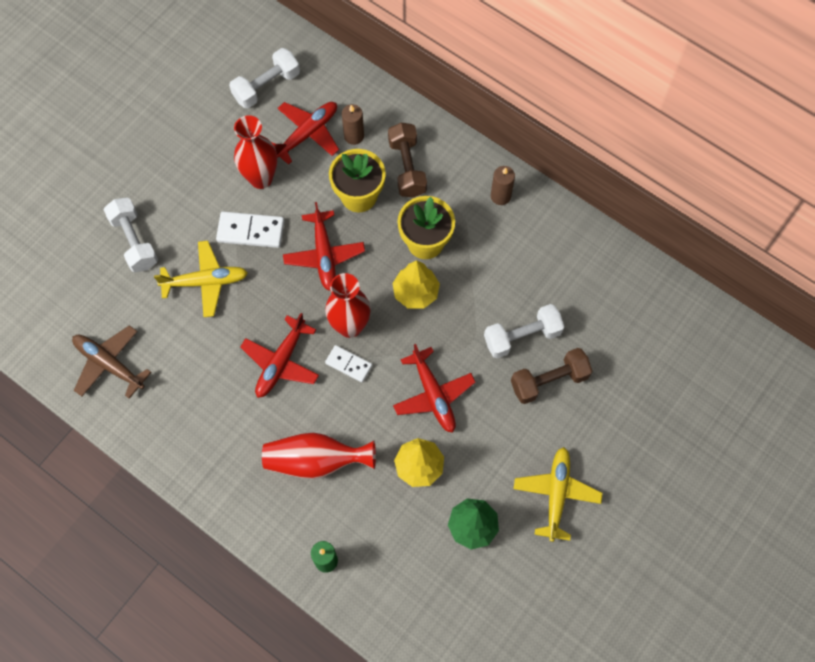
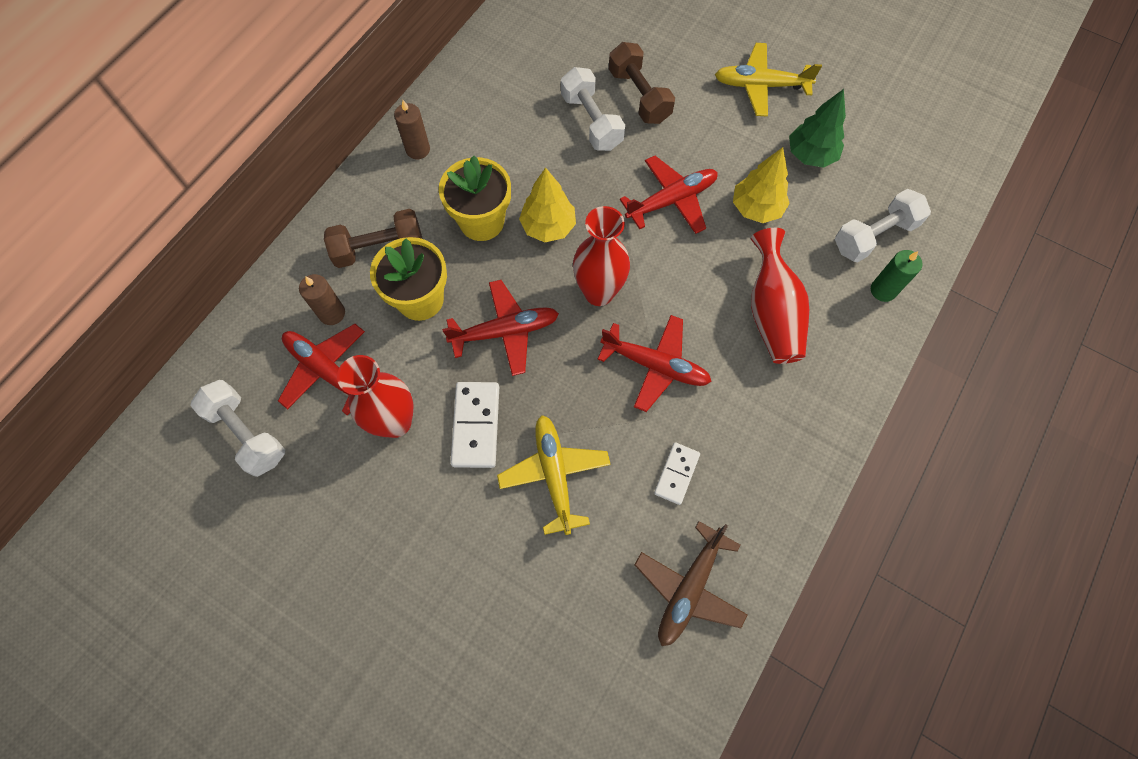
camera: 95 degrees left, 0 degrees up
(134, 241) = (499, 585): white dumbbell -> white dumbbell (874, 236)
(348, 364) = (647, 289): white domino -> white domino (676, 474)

▬▬▬▬▬▬▬▬▬▬

> _Work instructions_:
Reproduce the listing exactly, but keep its images out of the copy.

> _Final answer_:
camera: 95 degrees left, 0 degrees up
(134, 241) = (499, 585): white dumbbell -> white dumbbell (874, 236)
(348, 364) = (647, 289): white domino -> white domino (676, 474)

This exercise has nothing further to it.